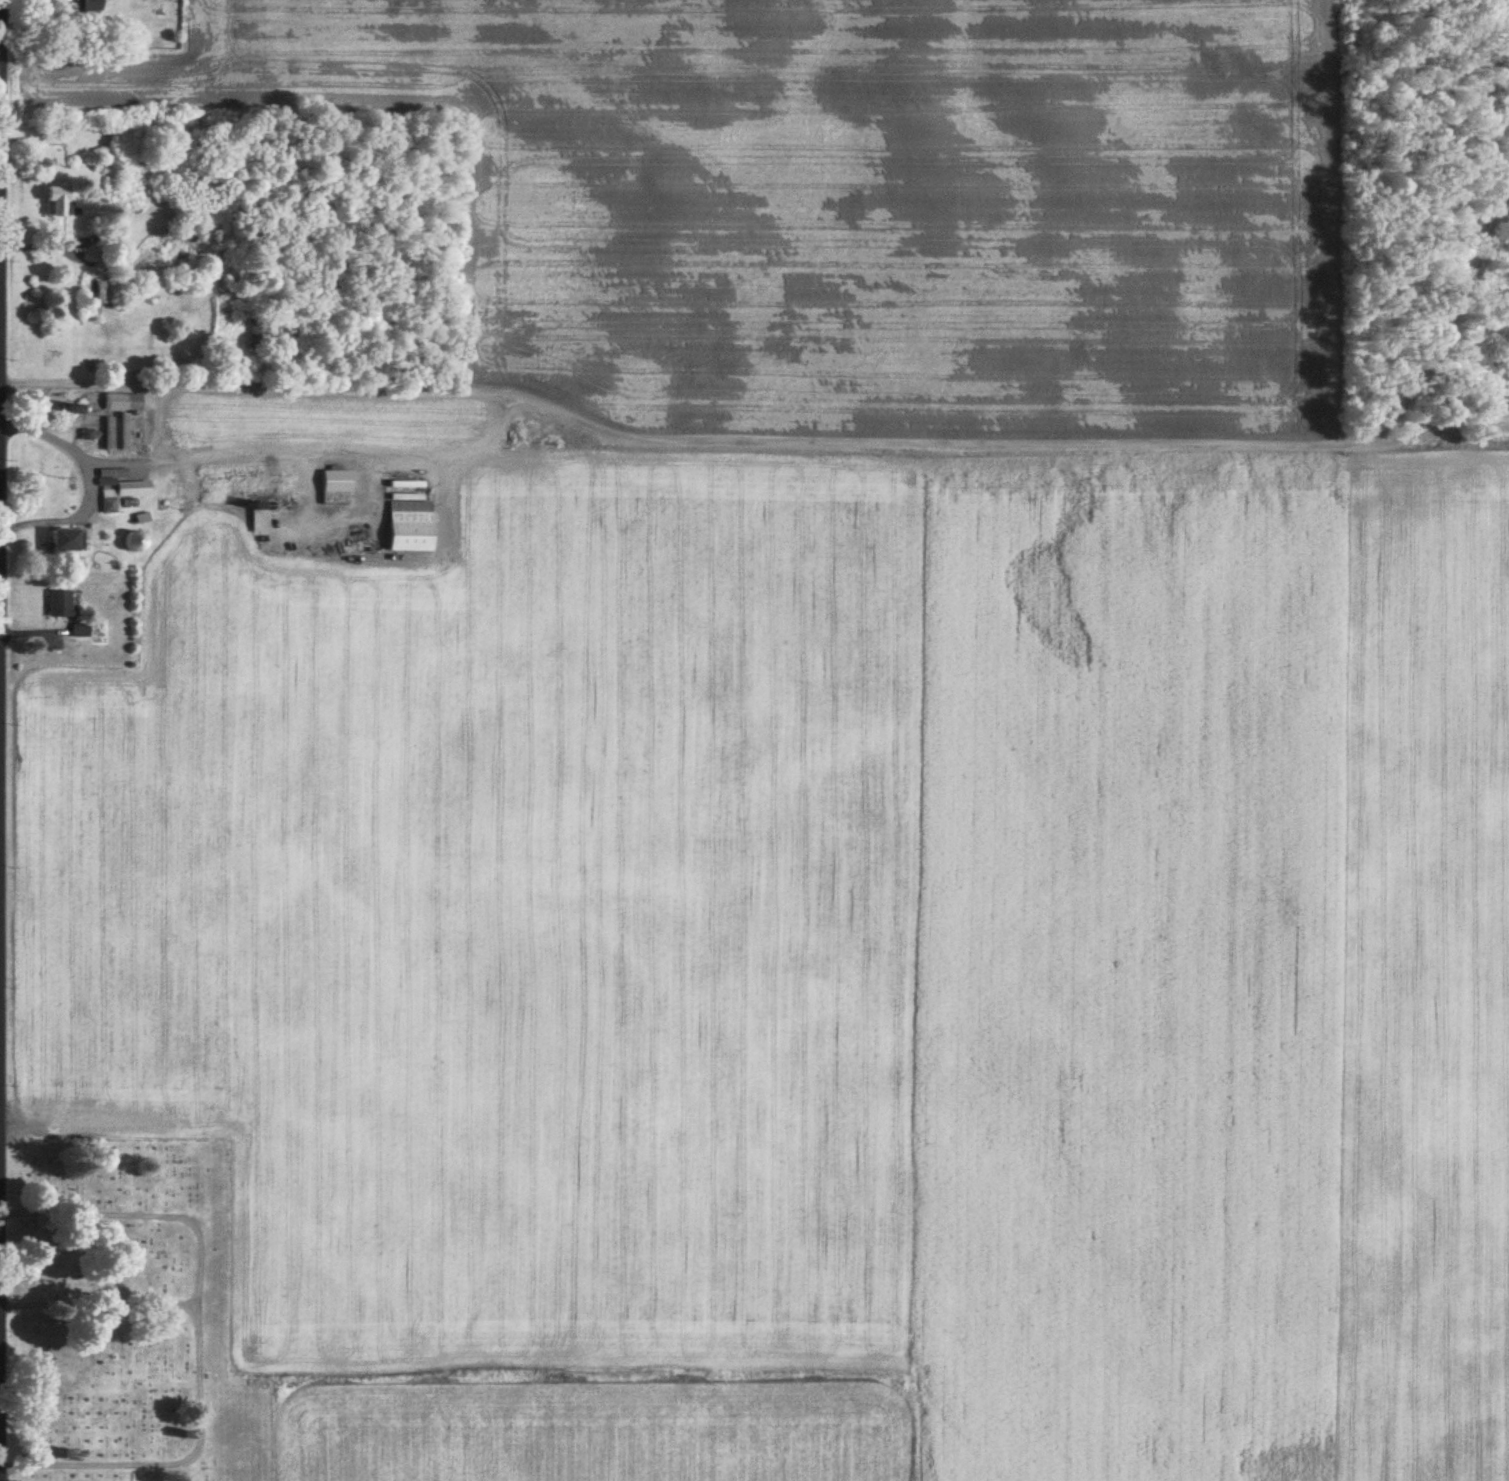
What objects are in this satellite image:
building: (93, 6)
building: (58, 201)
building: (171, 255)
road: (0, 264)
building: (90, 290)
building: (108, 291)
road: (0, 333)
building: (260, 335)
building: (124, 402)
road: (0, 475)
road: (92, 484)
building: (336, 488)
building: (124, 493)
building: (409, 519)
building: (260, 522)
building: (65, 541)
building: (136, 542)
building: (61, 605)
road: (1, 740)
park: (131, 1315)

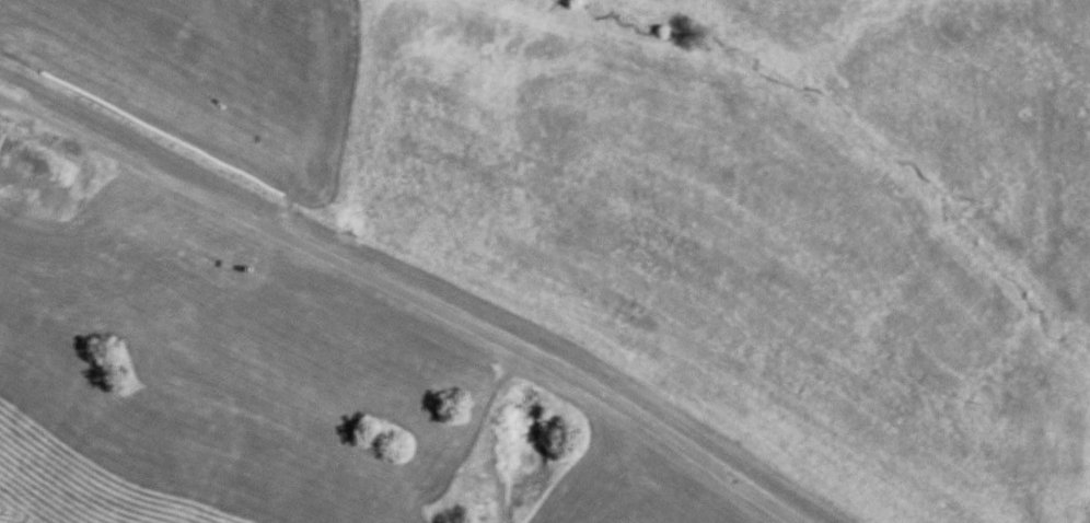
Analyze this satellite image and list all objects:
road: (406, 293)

What the task requires: Without the pictures, repeat all the records word for word.

Written response:
What objects are in this satellite image:
building: (93, 6)
building: (58, 201)
building: (171, 255)
road: (0, 264)
building: (90, 290)
building: (108, 291)
road: (0, 333)
building: (260, 335)
building: (124, 402)
road: (0, 475)
road: (92, 484)
building: (336, 488)
building: (124, 493)
building: (409, 519)
building: (260, 522)
building: (65, 541)
building: (136, 542)
building: (61, 605)
road: (1, 740)
park: (131, 1315)

Analyze this satellite image and list all objects:
road: (406, 293)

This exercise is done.